## Your goal
From the listing below, copy every line with the word "none".

[[ Data shown open ]]

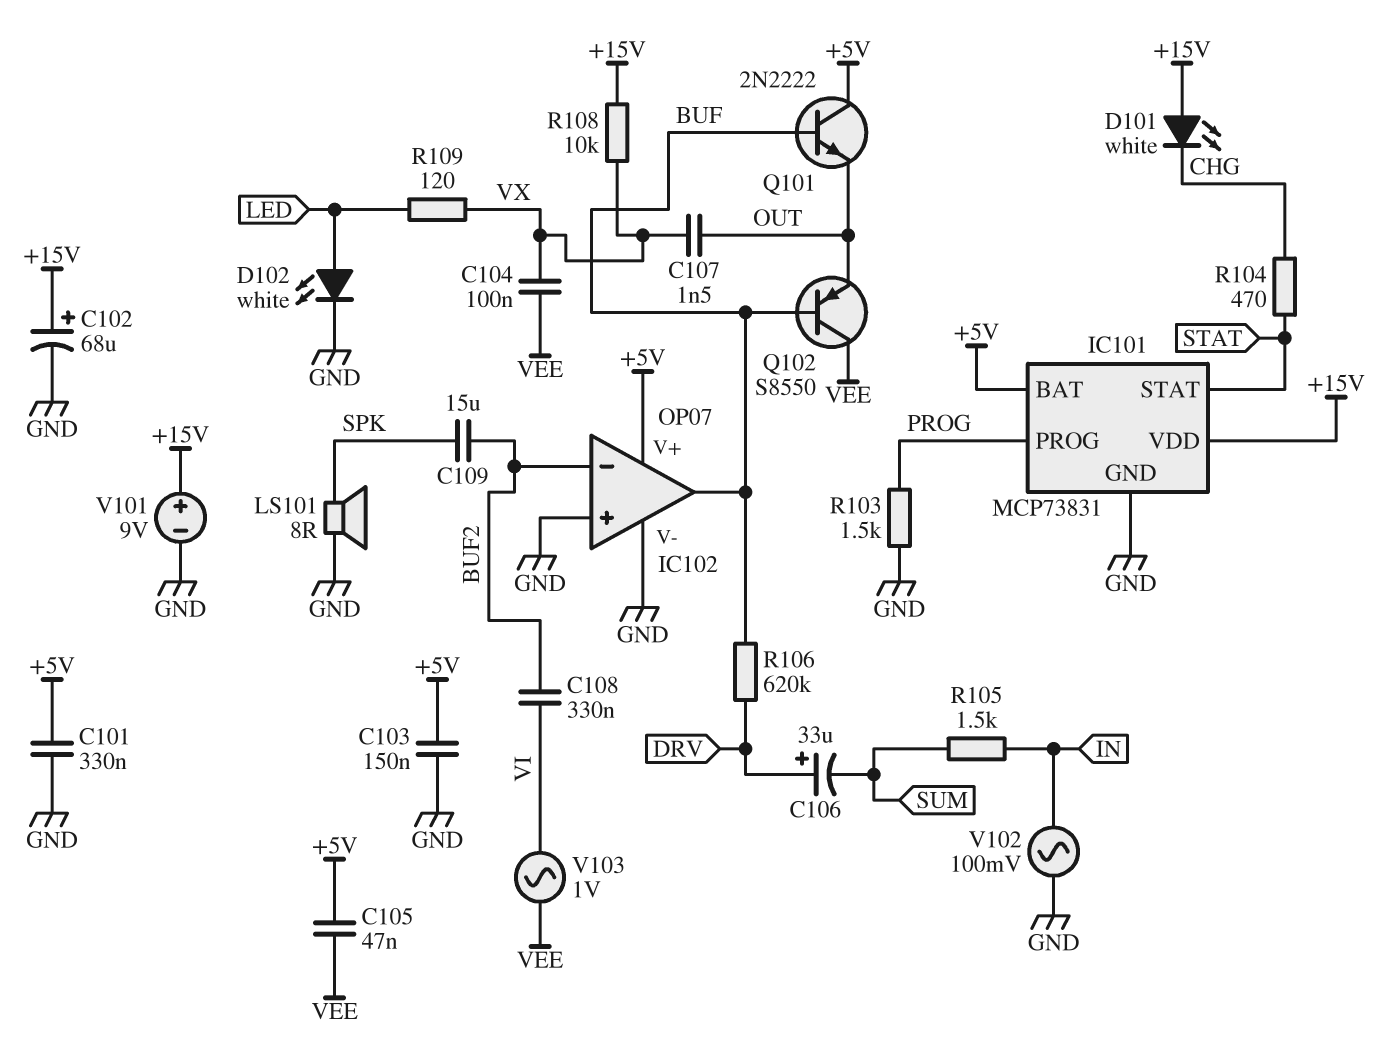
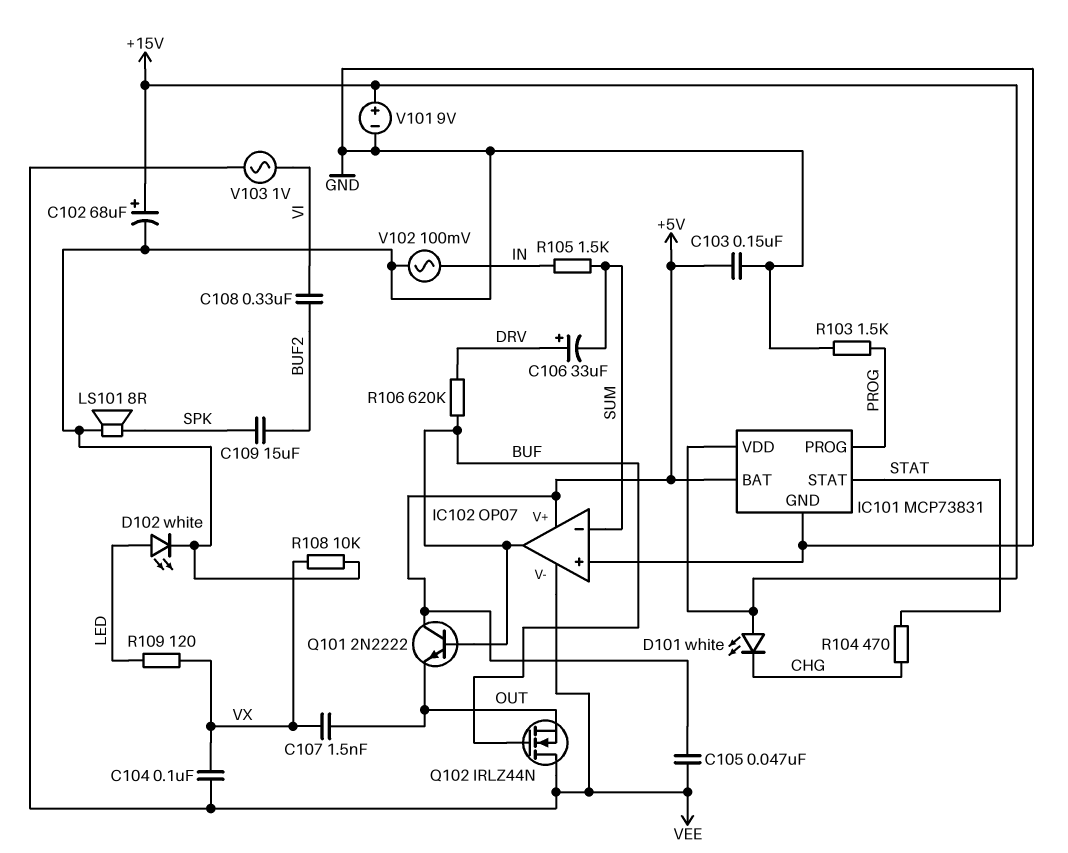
C101: 330nF (+5V, GND) -> none
IC102 pin V-: GND -> VEE
IC102 pin in-: BUF2 -> SUM
Q102: PNP S8550 (B BUF, C VEE, E OUT) -> NMOS IRLZ44N (G BUF, D VEE, S OUT)
R108: 10k (+15V, VX) -> 10k (GND, VX)

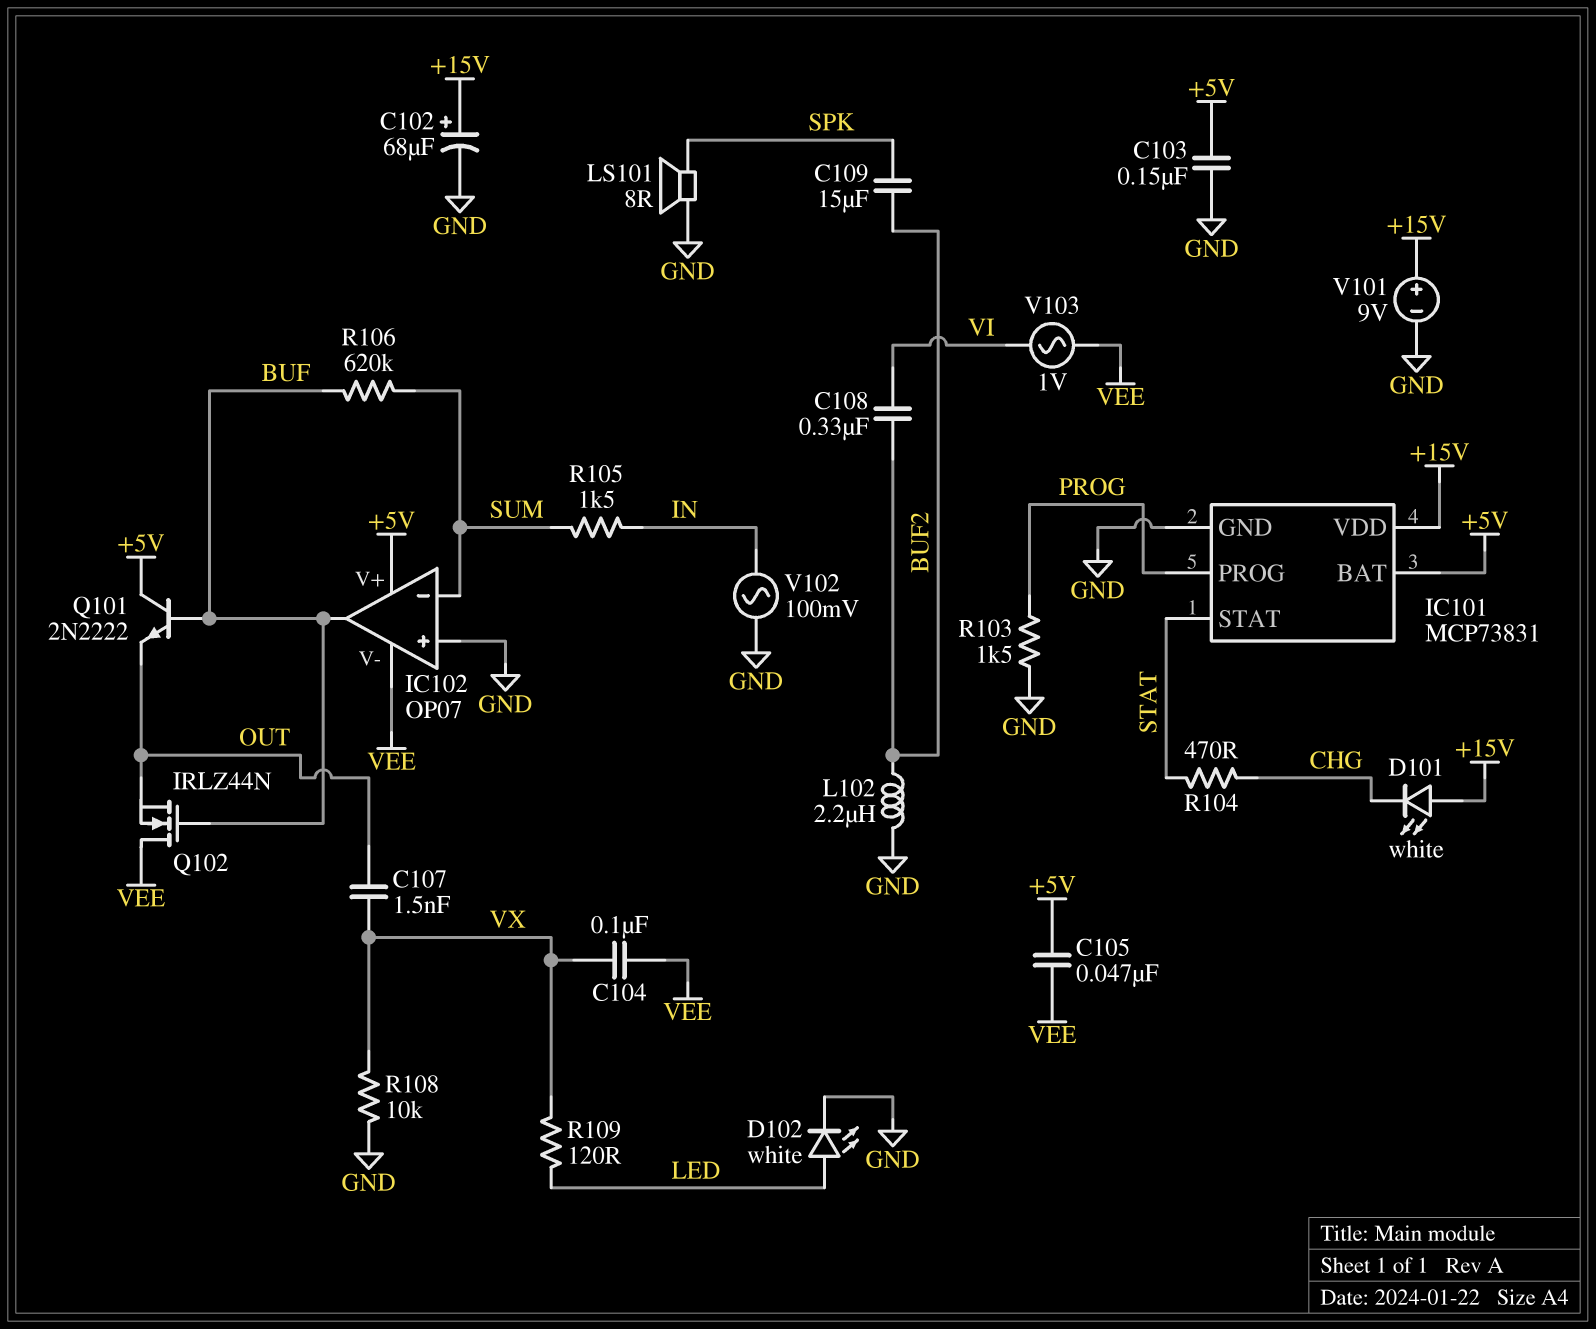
C106: 33uF (plus DRV, minus SUM) -> none
L102: none -> 2.2uH (BUF2, GND)
R106: 620k (BUF, DRV) -> 620k (BUF, SUM)

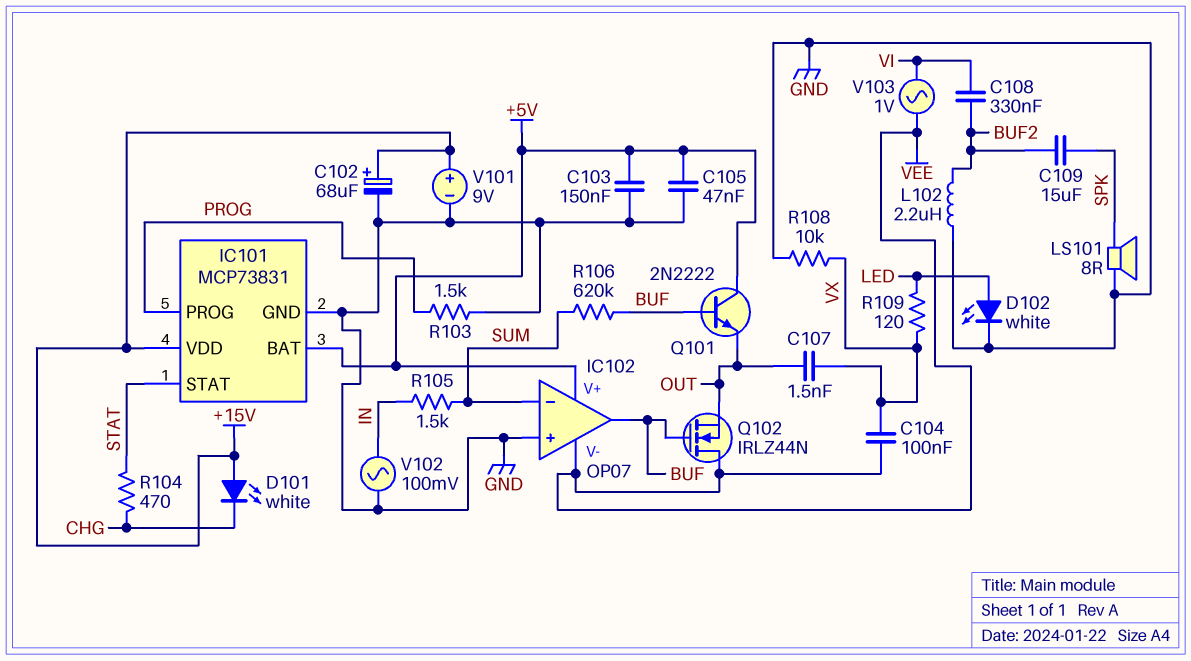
C105: 47nF (+5V, VEE) -> 47nF (+5V, GND)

[[ Data shown closed ]]

## The completed task
C101: 330nF (+5V, GND) -> none
C106: 33uF (plus DRV, minus SUM) -> none
L102: none -> 2.2uH (BUF2, GND)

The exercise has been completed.